* begin DATASET RECORDS *
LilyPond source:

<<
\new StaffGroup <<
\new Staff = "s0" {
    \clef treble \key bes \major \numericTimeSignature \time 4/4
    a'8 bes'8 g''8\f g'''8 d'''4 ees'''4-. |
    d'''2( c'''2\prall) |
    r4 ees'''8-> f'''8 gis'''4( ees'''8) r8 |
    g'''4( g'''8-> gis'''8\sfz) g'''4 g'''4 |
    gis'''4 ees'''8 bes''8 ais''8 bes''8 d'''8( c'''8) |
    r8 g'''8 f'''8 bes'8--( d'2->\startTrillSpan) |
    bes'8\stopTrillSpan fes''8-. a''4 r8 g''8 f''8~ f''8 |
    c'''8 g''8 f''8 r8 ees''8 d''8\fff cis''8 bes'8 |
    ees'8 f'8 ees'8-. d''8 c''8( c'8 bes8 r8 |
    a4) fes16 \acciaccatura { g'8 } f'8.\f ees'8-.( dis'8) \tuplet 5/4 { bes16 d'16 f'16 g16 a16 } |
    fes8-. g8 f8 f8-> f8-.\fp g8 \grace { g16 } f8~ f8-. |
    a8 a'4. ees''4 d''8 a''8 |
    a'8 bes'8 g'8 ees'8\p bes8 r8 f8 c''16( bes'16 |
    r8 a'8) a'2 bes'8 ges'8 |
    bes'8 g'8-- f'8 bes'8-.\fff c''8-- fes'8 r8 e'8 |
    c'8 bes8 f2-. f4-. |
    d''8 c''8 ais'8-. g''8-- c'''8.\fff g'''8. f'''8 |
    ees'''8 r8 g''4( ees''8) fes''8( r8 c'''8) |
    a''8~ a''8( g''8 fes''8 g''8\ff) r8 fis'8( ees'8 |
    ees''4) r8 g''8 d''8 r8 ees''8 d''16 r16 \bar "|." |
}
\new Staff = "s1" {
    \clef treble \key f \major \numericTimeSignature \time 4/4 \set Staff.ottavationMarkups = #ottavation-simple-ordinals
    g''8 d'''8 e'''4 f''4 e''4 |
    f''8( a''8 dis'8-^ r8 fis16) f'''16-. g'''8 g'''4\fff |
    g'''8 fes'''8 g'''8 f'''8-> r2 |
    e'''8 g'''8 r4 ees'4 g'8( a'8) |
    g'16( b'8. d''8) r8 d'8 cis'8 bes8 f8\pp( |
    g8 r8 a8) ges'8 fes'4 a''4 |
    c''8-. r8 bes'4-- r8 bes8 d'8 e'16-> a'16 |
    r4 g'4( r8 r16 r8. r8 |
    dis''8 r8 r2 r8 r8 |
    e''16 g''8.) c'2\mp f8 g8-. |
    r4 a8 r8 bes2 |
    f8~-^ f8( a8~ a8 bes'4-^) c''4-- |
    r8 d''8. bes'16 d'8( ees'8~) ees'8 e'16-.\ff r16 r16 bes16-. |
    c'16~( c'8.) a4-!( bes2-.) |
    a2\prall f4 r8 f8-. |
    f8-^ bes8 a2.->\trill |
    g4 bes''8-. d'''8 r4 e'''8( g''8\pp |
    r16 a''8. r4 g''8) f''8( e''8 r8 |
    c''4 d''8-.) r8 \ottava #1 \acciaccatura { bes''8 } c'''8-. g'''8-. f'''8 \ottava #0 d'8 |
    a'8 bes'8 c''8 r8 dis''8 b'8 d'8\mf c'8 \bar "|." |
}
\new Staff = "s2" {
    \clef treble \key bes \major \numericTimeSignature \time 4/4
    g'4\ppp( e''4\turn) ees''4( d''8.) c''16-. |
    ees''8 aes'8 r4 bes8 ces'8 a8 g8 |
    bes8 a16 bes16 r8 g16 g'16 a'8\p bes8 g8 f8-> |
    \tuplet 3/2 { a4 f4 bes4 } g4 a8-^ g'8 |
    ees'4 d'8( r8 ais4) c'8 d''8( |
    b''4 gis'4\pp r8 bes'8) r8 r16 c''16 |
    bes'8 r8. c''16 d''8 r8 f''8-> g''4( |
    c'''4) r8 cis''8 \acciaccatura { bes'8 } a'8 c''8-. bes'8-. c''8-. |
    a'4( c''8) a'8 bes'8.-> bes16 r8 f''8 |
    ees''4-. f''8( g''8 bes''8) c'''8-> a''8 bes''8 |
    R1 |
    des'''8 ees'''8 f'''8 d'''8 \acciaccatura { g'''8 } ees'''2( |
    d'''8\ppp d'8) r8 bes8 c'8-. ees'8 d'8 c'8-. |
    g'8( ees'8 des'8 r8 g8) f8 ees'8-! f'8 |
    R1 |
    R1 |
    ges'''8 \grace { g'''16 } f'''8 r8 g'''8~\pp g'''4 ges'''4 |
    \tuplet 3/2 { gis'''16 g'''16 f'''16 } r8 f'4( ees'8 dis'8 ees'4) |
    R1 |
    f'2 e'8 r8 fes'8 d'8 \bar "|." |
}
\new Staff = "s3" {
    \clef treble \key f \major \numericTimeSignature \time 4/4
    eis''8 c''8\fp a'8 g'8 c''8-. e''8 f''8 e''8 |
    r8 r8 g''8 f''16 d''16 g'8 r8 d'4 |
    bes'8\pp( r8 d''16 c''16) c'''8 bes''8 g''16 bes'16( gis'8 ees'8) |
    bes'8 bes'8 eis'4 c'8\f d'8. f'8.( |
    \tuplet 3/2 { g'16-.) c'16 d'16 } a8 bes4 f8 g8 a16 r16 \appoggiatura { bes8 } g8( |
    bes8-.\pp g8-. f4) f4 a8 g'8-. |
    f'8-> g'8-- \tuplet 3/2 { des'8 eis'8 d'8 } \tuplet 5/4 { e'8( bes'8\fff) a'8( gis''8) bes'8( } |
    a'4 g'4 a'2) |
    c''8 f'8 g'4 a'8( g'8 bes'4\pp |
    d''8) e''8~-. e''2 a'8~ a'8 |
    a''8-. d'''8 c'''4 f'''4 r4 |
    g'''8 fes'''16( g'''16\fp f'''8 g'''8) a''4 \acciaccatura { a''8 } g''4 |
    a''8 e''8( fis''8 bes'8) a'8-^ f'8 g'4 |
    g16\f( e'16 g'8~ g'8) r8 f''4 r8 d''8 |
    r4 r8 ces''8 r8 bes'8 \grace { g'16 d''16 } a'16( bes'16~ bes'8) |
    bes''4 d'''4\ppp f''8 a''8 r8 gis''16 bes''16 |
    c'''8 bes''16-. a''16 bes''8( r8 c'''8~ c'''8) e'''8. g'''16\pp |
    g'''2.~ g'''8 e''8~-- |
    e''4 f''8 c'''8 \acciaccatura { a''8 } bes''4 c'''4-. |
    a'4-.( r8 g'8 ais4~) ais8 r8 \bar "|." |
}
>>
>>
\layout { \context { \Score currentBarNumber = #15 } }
* end DATASET RECORDS *
CHALLENGE: How many lines in the data above contain the string "grace"? Reply with the number alone.

EXERCISE ANSWER: 3